> What this task involves: Copy out each line of the entries where the word "VBUS" is present.

> Entries supplied:
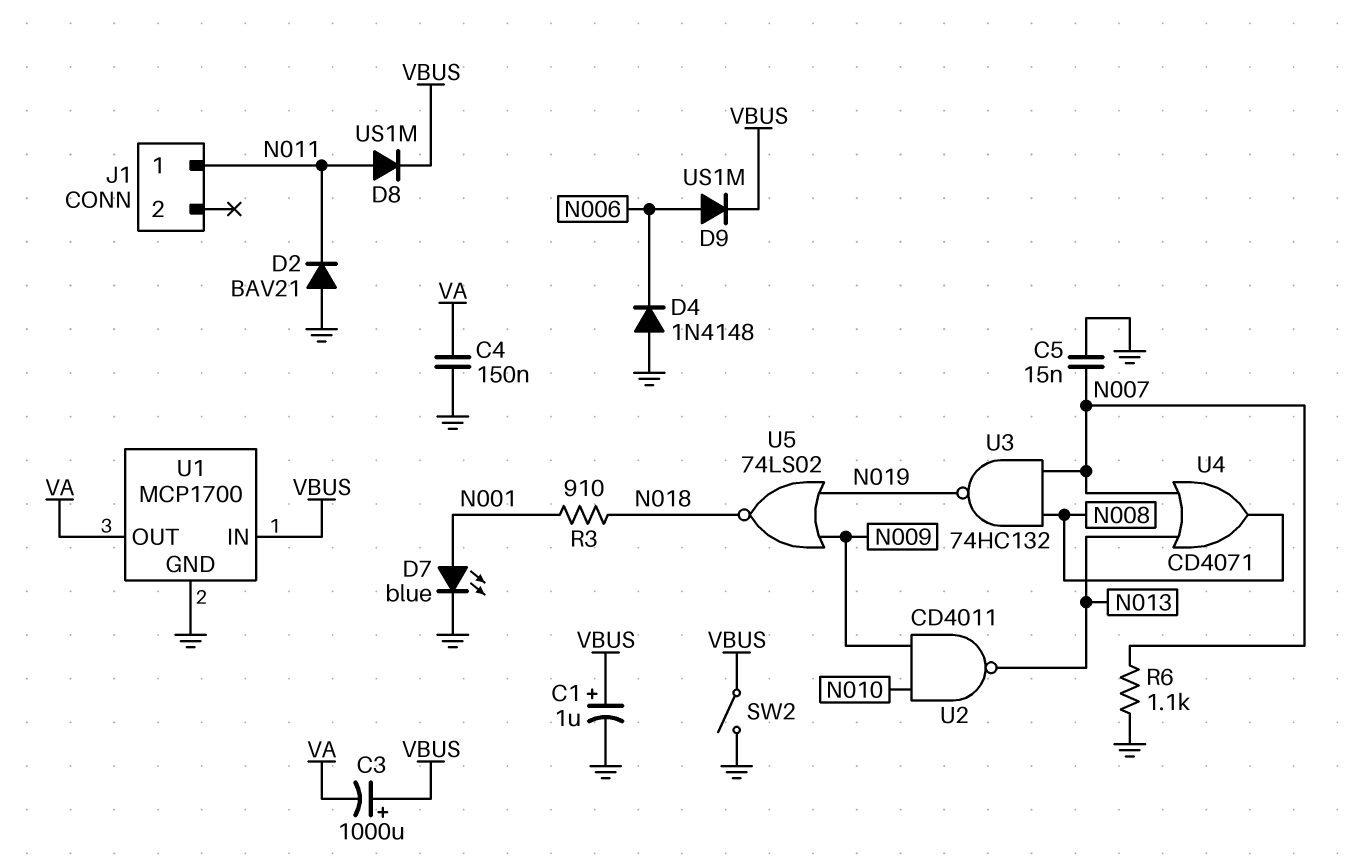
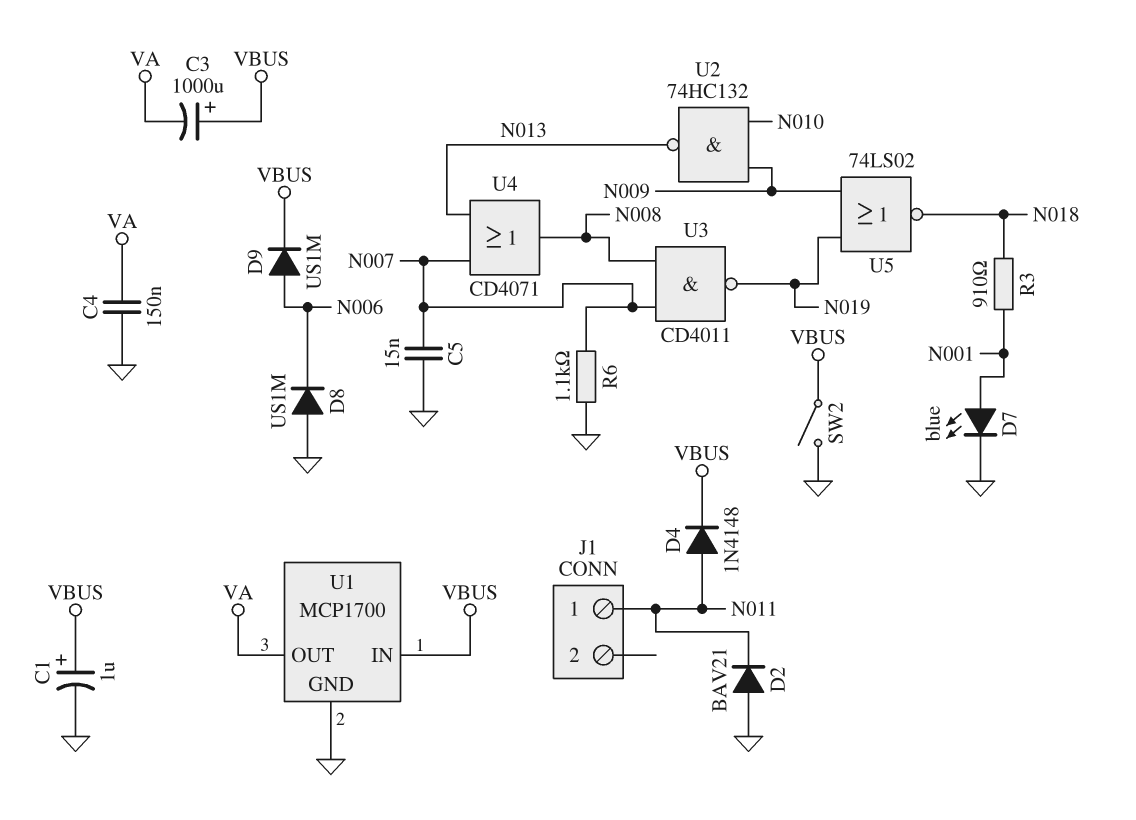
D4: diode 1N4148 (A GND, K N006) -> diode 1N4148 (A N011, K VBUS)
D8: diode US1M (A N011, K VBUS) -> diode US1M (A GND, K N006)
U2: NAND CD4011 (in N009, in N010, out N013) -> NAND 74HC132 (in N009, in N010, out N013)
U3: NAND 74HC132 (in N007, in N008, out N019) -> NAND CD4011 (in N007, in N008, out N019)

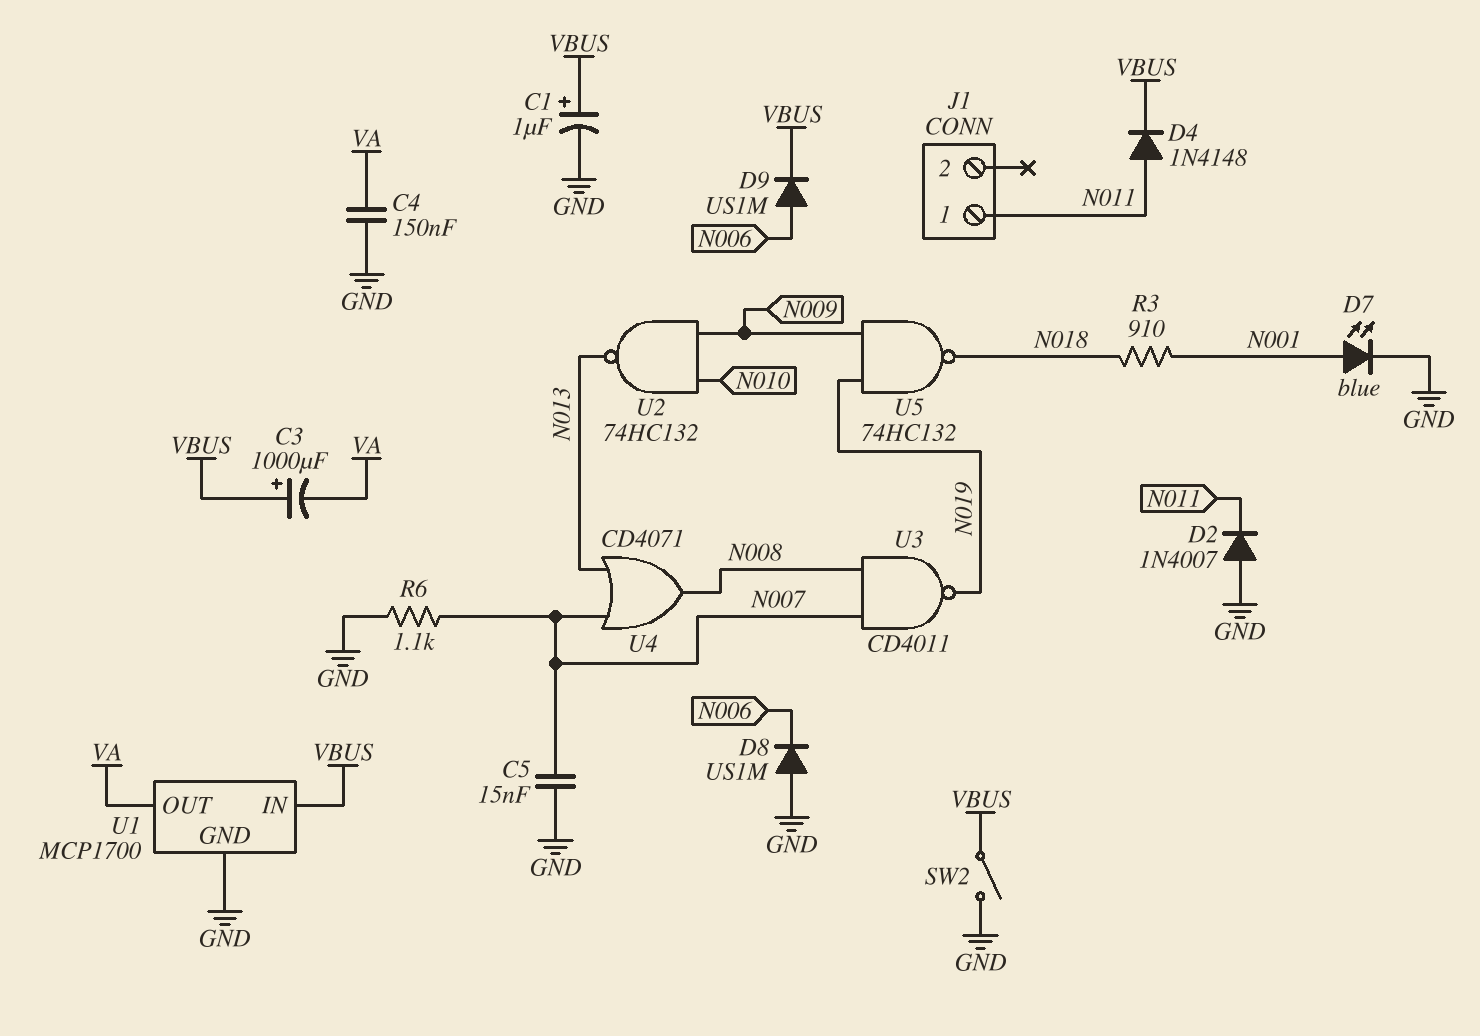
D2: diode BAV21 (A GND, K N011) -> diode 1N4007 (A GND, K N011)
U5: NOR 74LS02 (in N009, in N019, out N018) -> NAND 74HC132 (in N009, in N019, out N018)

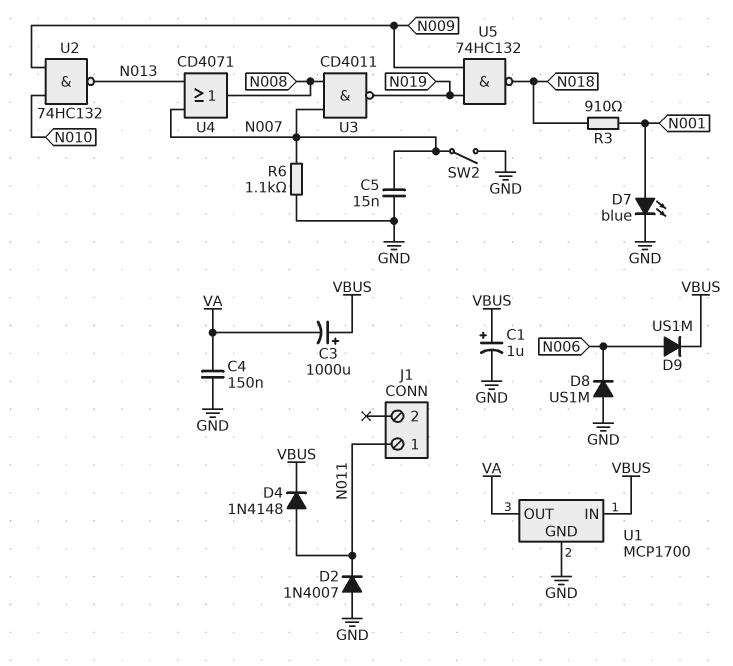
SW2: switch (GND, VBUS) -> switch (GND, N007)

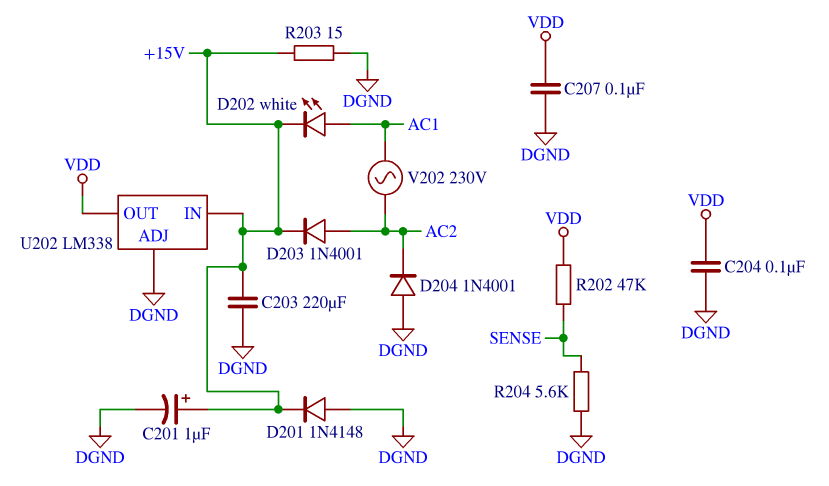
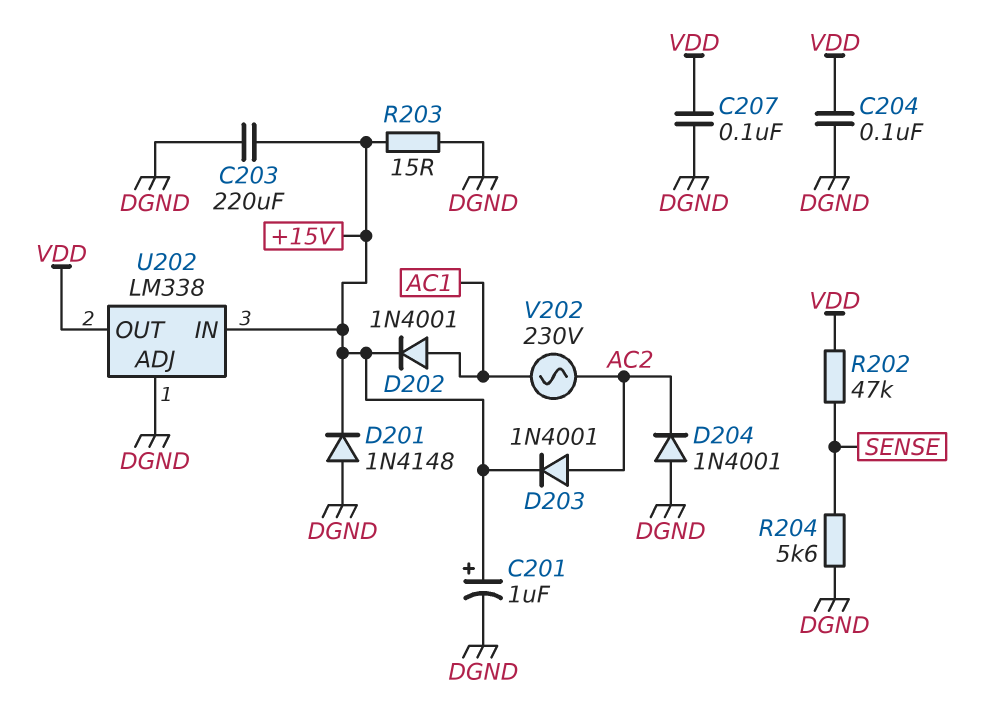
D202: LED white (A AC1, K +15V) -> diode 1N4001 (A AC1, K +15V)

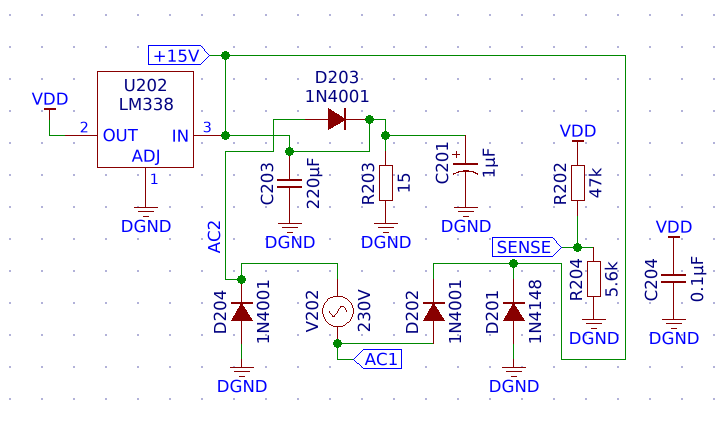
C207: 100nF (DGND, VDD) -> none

> Finished exercise:
D4: diode 1N4148 (A GND, K N006) -> diode 1N4148 (A N011, K VBUS)
D8: diode US1M (A N011, K VBUS) -> diode US1M (A GND, K N006)
SW2: switch (GND, VBUS) -> switch (GND, N007)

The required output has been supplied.